## [THE TASK]
Output only the lines of the entries that follow, starting at the one with "Q2: PMOS (G" and running down to the one with "U4 pin out: SIG24 -> SIG20", both included and unchanged.

## [MATERIAL FOR THE TASK]
★ ★ ★ ★ ★
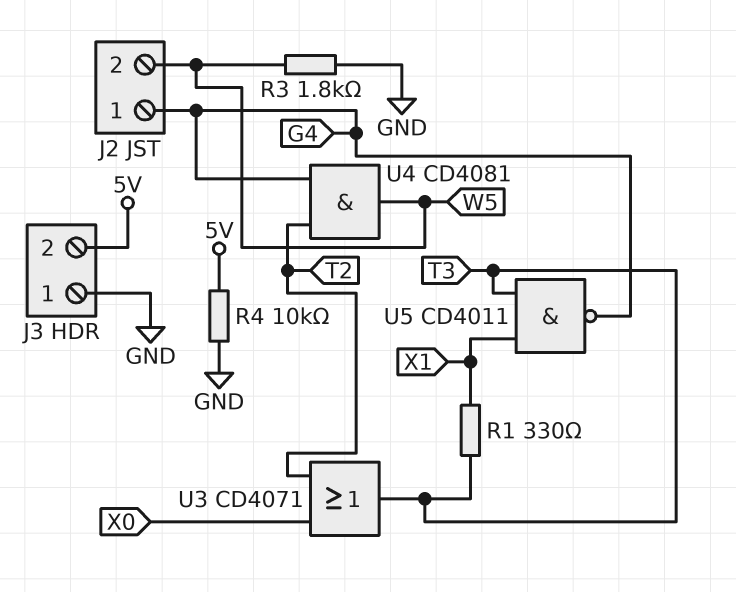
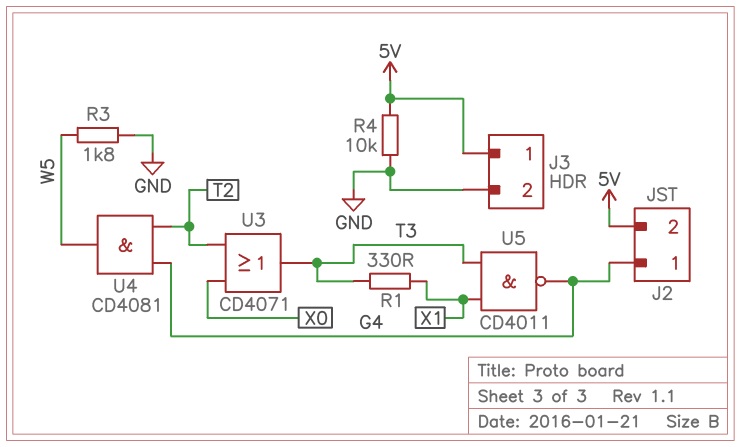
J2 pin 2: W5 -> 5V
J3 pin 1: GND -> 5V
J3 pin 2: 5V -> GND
★ ★ ★ ★ ★
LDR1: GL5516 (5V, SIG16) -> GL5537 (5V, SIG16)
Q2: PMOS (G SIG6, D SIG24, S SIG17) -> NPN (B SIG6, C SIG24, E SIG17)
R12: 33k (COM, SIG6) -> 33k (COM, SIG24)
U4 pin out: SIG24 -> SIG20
★ ★ ★ ★ ★
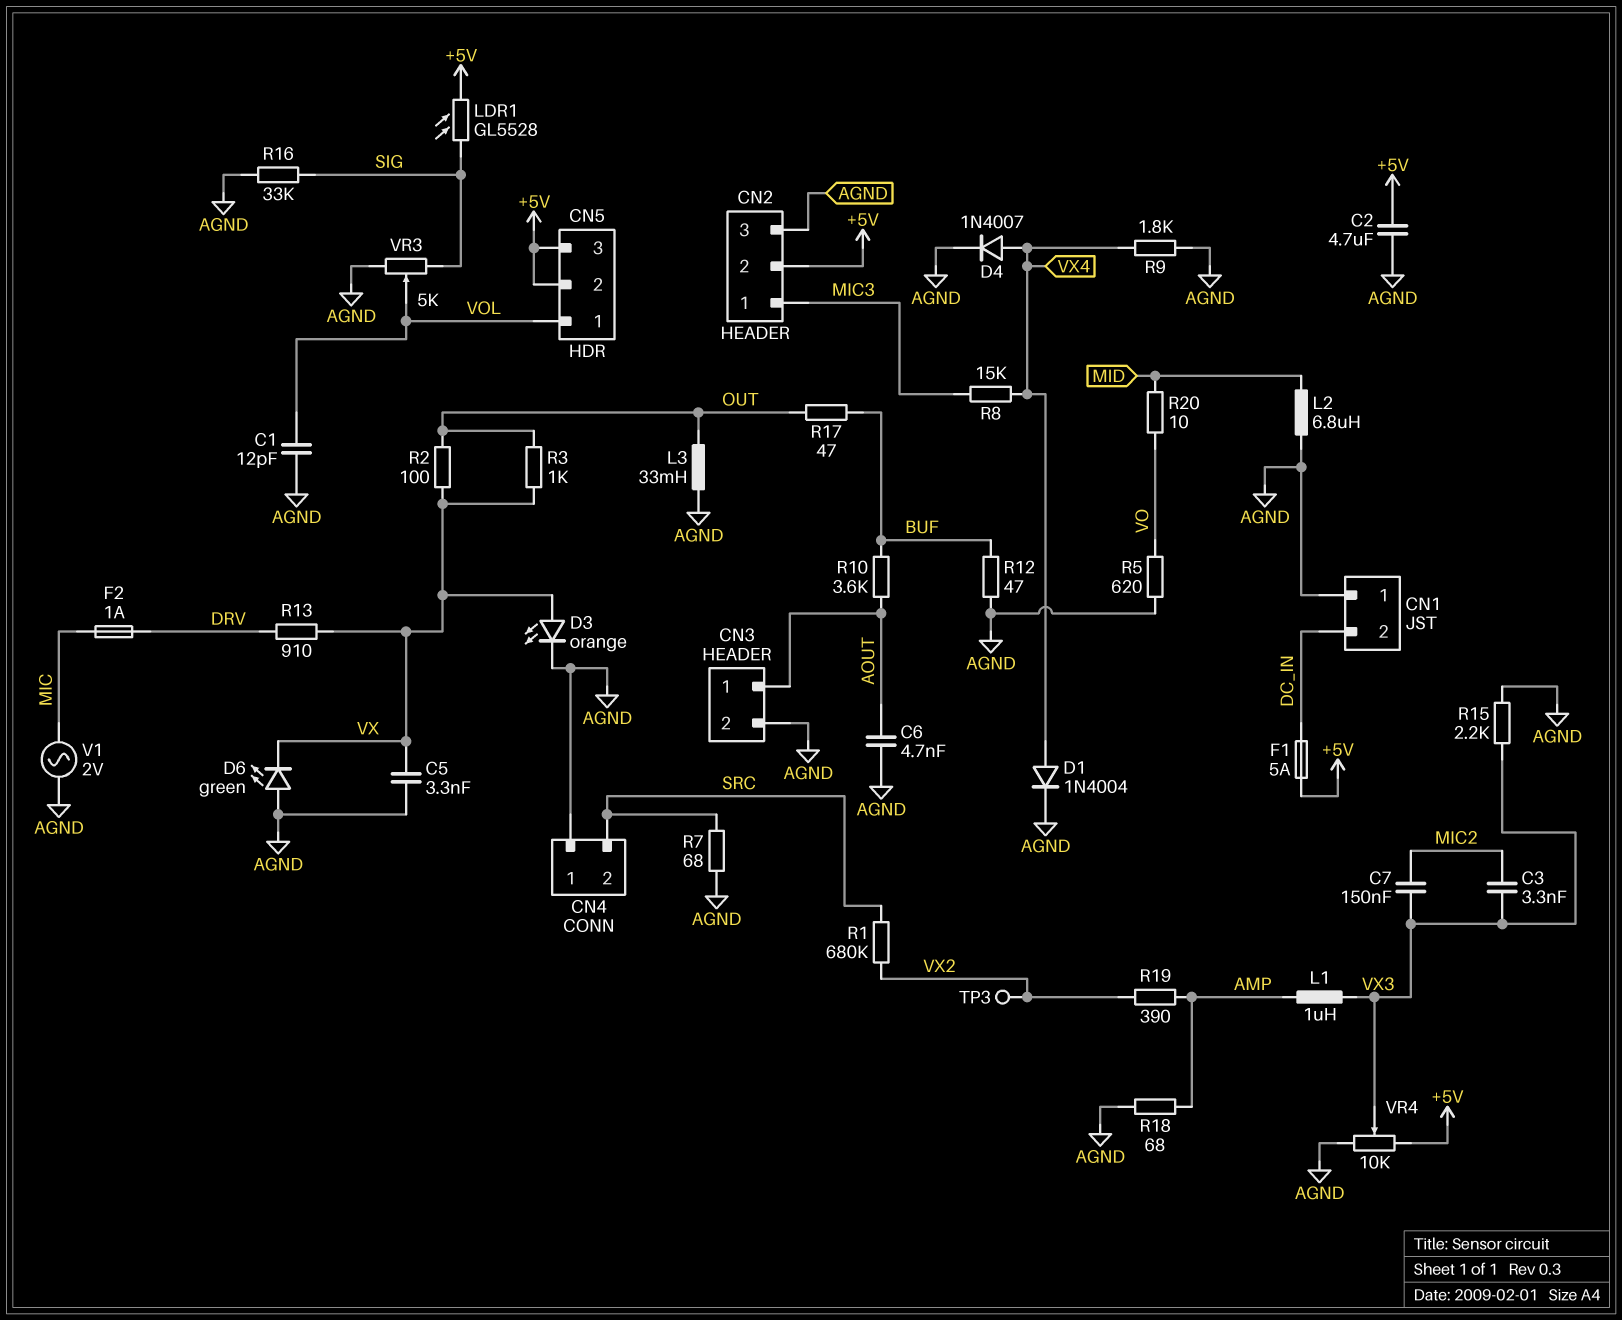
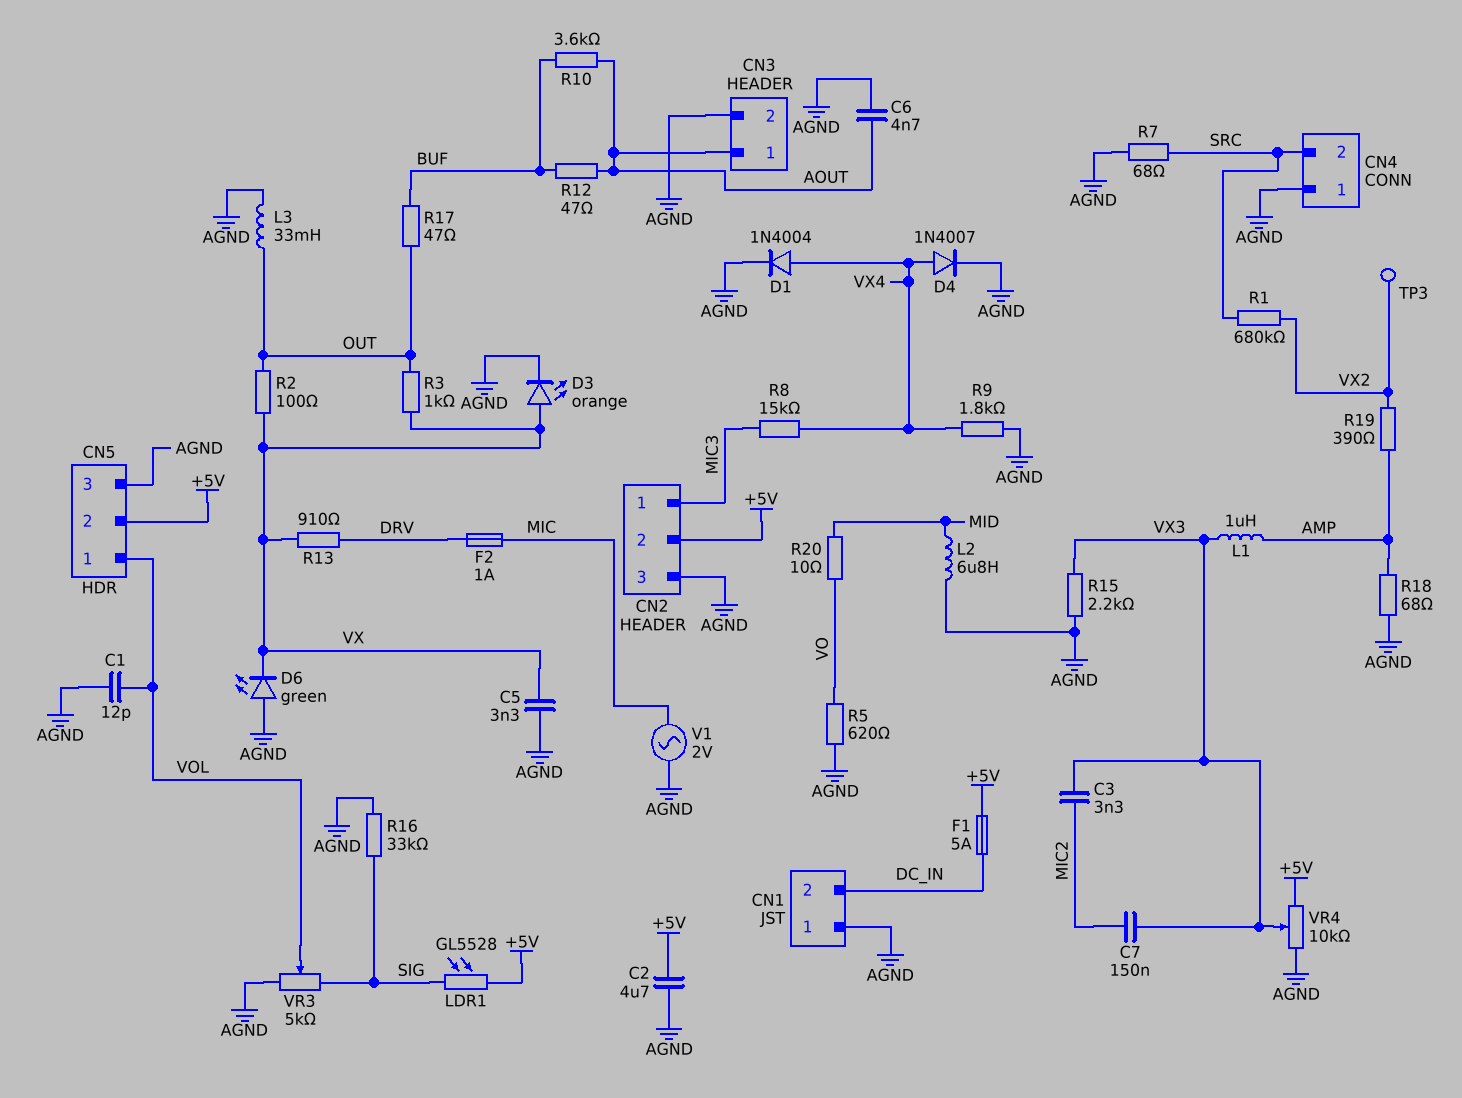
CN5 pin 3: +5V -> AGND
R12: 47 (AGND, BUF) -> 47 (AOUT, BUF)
★ ★ ★ ★ ★
## [RESPONSE AREA]
Q2: PMOS (G SIG6, D SIG24, S SIG17) -> NPN (B SIG6, C SIG24, E SIG17)
R12: 33k (COM, SIG6) -> 33k (COM, SIG24)
U4 pin out: SIG24 -> SIG20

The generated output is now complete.